* Task description: Restate the records below word for word, and omit the images they hold.

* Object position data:
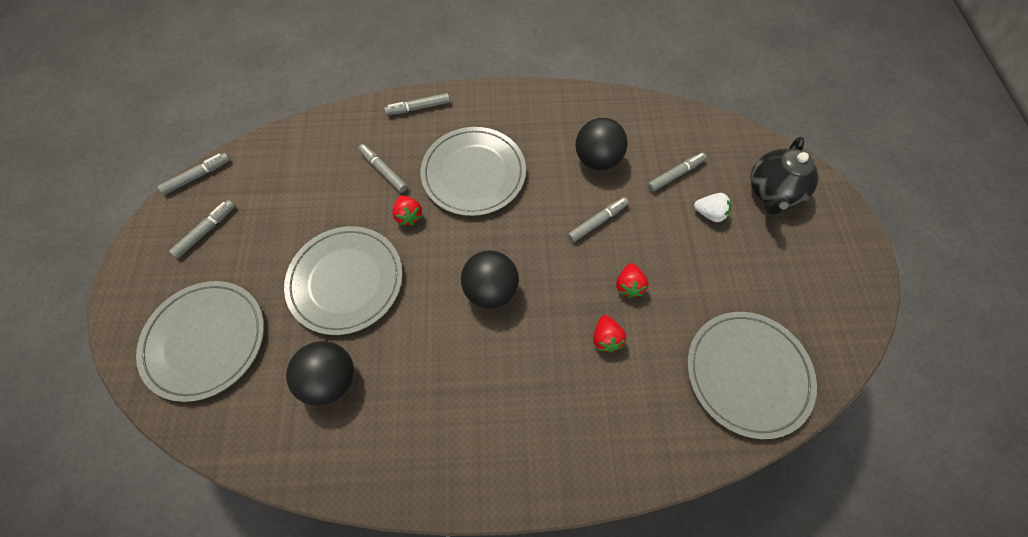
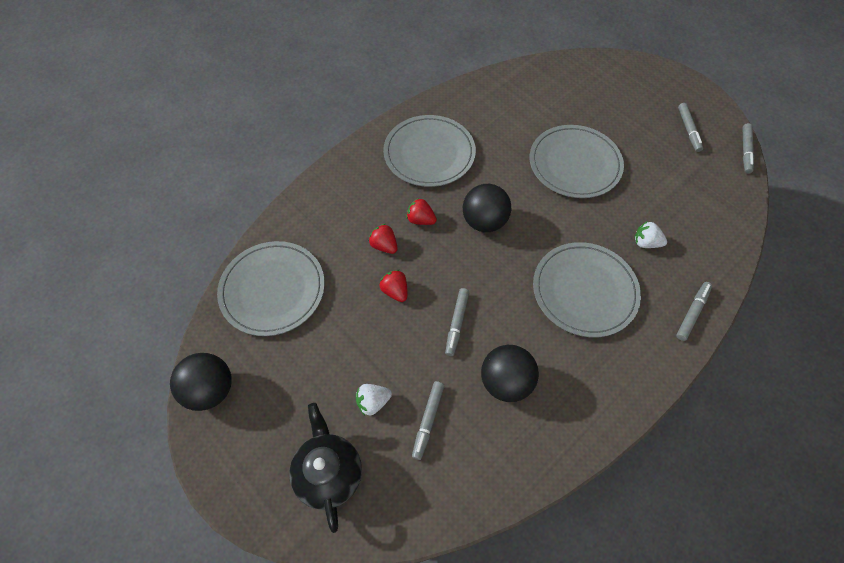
camera: 140 degrees right, 5 degrees down
(206, 340) = (604, 90): grey plate -> grey plate (429, 153)
(332, 378) = (519, 120): black ball -> black ball (211, 390)
(383, 171) = (646, 243): grey marker -> white strawberry
(409, 215) = (589, 226): red strawberry -> red strawberry (420, 220)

* Solution to the exercise:
camera: 140 degrees right, 5 degrees down
(206, 340) = (604, 90): grey plate -> grey plate (429, 153)
(332, 378) = (519, 120): black ball -> black ball (211, 390)
(383, 171) = (646, 243): grey marker -> white strawberry
(409, 215) = (589, 226): red strawberry -> red strawberry (420, 220)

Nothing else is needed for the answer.